▶ _PROBLEM DETAILS_
Transcribe exactly the lines that fall between the one holding "brown pear: 4 -> 6" and the one holding "purple car: 6 -> 5", inclusive, from the entries below.

──────── PROVIDED DATA

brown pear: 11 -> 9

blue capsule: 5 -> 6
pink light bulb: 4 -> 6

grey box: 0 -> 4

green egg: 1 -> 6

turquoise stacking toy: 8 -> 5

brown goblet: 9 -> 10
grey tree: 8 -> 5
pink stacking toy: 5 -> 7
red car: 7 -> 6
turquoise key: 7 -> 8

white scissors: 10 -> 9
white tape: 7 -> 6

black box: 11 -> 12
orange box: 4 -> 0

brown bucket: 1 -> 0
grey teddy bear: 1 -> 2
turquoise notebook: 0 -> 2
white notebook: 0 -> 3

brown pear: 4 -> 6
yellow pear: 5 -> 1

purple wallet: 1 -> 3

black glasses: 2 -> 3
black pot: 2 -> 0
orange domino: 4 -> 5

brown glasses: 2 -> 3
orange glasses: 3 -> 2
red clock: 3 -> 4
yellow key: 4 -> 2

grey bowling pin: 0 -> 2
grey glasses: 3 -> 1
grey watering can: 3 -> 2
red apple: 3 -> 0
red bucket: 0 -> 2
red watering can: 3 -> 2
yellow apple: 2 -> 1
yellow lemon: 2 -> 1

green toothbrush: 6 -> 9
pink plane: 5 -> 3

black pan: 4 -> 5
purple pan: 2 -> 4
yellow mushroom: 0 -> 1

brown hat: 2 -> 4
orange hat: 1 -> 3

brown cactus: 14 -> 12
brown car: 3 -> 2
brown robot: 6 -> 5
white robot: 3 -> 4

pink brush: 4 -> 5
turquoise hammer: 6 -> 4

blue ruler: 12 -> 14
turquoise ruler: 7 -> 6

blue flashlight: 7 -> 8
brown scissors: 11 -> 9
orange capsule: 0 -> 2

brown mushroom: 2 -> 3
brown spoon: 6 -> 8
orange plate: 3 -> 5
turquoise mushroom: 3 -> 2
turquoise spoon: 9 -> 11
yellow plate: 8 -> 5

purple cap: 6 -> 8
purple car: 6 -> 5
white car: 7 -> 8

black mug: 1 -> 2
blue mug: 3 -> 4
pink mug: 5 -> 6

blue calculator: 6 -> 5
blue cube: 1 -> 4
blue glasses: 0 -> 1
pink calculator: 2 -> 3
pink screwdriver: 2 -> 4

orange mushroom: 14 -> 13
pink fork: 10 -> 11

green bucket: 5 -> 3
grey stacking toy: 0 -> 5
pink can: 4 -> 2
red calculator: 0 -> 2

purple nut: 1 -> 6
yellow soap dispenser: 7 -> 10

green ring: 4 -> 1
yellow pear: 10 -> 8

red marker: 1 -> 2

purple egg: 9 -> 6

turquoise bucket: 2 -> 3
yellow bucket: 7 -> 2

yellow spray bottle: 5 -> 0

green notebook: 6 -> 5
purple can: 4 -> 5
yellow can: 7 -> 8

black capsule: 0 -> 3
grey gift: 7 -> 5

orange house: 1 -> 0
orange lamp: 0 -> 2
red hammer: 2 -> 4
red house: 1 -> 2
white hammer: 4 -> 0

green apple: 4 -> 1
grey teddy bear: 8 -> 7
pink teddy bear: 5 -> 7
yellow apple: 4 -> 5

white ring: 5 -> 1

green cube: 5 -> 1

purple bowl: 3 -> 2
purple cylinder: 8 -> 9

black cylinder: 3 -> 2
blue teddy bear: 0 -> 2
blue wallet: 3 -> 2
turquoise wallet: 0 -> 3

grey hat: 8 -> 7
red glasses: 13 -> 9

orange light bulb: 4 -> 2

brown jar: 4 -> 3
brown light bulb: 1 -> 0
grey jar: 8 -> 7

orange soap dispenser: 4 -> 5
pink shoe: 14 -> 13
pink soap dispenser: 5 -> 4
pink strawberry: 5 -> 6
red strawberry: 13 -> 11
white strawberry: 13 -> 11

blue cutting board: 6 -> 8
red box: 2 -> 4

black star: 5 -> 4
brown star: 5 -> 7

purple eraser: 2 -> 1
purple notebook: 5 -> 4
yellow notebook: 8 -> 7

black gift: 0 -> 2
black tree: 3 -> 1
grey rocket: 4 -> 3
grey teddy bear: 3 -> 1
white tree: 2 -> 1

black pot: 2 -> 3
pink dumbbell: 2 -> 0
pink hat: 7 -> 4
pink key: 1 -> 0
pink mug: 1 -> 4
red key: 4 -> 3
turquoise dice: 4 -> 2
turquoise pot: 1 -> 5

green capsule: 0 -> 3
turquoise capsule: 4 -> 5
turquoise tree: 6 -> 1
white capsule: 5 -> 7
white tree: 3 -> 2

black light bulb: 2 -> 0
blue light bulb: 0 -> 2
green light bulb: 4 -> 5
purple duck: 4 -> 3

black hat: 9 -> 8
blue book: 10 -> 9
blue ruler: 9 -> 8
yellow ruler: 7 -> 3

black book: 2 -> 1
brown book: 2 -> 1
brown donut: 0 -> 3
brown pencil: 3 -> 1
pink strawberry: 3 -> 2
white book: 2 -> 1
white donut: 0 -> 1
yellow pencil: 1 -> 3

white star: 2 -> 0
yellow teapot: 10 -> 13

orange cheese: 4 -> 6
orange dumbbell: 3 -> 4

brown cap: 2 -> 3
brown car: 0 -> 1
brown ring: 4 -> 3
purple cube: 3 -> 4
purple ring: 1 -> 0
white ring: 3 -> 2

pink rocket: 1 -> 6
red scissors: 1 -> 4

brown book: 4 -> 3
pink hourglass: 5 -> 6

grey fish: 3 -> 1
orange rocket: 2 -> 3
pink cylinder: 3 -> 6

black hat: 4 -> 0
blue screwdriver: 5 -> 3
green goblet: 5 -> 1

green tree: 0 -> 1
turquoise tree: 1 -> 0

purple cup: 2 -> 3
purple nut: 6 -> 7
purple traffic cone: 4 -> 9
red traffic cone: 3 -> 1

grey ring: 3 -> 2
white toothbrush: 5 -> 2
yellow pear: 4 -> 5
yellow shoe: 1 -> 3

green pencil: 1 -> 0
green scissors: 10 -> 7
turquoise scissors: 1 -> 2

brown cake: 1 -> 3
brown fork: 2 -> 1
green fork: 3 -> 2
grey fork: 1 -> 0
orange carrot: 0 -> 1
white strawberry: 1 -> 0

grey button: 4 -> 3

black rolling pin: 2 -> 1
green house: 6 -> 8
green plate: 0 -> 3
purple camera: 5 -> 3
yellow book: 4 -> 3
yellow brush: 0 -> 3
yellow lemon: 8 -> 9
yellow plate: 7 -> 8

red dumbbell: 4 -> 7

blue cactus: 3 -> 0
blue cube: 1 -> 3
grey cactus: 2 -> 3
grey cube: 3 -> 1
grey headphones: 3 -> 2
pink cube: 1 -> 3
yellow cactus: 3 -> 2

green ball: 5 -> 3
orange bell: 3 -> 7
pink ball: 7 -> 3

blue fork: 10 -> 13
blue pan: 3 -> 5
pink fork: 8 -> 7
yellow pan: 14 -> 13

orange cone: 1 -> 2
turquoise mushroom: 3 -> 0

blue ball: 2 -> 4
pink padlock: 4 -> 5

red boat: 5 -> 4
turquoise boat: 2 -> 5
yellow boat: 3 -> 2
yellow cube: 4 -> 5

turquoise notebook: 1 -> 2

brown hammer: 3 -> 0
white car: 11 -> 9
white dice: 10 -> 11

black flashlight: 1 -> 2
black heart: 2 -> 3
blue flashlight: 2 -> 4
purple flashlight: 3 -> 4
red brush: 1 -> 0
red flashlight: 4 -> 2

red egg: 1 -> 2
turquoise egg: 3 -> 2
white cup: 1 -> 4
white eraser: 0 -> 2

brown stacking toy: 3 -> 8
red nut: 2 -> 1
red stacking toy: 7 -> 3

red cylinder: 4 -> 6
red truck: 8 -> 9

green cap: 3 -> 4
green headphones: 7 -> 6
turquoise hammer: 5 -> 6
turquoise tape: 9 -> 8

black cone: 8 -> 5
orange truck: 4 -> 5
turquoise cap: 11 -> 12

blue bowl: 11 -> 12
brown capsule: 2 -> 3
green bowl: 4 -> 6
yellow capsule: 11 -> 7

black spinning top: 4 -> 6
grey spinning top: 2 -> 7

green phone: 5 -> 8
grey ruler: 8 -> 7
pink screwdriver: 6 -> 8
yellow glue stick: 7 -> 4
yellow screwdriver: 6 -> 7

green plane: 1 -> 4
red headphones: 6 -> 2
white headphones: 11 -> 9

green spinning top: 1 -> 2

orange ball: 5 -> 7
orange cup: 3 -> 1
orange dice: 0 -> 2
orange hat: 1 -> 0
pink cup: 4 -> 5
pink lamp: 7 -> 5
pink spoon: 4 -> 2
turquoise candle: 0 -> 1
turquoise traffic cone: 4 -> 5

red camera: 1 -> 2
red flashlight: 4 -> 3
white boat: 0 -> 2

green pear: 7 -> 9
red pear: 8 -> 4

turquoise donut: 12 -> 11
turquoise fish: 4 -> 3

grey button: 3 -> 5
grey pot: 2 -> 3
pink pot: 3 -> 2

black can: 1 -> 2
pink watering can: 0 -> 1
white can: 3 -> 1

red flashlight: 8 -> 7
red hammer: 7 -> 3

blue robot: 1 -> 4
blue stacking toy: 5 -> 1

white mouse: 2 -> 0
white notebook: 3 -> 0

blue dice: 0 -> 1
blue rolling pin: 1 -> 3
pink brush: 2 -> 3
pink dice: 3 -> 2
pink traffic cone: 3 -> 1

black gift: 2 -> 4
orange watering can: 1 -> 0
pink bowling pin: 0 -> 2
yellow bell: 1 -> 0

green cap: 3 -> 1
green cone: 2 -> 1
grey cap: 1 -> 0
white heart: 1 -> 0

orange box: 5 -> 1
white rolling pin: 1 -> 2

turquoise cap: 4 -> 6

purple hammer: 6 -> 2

────────────────

▶ _ANSWER TO THIS EXERCISE_
brown pear: 4 -> 6
yellow pear: 5 -> 1

purple wallet: 1 -> 3

black glasses: 2 -> 3
black pot: 2 -> 0
orange domino: 4 -> 5

brown glasses: 2 -> 3
orange glasses: 3 -> 2
red clock: 3 -> 4
yellow key: 4 -> 2

grey bowling pin: 0 -> 2
grey glasses: 3 -> 1
grey watering can: 3 -> 2
red apple: 3 -> 0
red bucket: 0 -> 2
red watering can: 3 -> 2
yellow apple: 2 -> 1
yellow lemon: 2 -> 1

green toothbrush: 6 -> 9
pink plane: 5 -> 3

black pan: 4 -> 5
purple pan: 2 -> 4
yellow mushroom: 0 -> 1

brown hat: 2 -> 4
orange hat: 1 -> 3

brown cactus: 14 -> 12
brown car: 3 -> 2
brown robot: 6 -> 5
white robot: 3 -> 4

pink brush: 4 -> 5
turquoise hammer: 6 -> 4

blue ruler: 12 -> 14
turquoise ruler: 7 -> 6

blue flashlight: 7 -> 8
brown scissors: 11 -> 9
orange capsule: 0 -> 2

brown mushroom: 2 -> 3
brown spoon: 6 -> 8
orange plate: 3 -> 5
turquoise mushroom: 3 -> 2
turquoise spoon: 9 -> 11
yellow plate: 8 -> 5

purple cap: 6 -> 8
purple car: 6 -> 5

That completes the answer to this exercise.